Using the listing below, set down exactly the lines starting at the line that contains "missing,GREY RING (no." and ending at the line that contains "appeared,,ORANGE LAMP (no.", both included, and no others.

Record excerpts:
____
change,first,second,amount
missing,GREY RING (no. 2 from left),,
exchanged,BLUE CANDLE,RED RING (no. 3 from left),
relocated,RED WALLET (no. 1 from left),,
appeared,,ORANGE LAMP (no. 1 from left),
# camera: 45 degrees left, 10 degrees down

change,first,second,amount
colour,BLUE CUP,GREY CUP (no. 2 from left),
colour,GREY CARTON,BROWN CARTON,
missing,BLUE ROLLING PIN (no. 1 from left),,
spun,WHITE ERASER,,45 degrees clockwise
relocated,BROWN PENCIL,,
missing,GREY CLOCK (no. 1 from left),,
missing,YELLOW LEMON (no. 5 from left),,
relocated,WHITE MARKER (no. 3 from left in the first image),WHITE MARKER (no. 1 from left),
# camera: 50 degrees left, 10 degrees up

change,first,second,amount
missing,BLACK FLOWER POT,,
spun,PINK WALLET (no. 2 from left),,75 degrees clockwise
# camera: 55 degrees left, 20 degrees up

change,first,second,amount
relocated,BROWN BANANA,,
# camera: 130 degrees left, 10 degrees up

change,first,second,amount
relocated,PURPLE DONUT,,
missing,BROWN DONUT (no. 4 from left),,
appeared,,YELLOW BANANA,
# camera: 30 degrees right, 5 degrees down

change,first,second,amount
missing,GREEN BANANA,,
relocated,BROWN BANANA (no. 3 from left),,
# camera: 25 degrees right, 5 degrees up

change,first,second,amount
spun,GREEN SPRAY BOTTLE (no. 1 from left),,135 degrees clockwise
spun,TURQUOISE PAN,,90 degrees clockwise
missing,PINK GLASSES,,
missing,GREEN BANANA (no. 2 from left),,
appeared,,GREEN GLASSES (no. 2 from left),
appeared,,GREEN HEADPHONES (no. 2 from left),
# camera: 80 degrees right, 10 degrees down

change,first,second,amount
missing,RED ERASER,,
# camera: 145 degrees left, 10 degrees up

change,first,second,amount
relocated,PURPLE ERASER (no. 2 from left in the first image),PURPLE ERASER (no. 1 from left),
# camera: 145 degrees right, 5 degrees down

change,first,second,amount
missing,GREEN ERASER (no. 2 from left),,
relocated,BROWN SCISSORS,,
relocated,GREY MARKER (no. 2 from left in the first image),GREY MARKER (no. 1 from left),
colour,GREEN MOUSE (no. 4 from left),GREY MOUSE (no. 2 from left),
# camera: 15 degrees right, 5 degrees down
____
Your response:
missing,GREY RING (no. 2 from left),,
exchanged,BLUE CANDLE,RED RING (no. 3 from left),
relocated,RED WALLET (no. 1 from left),,
appeared,,ORANGE LAMP (no. 1 from left),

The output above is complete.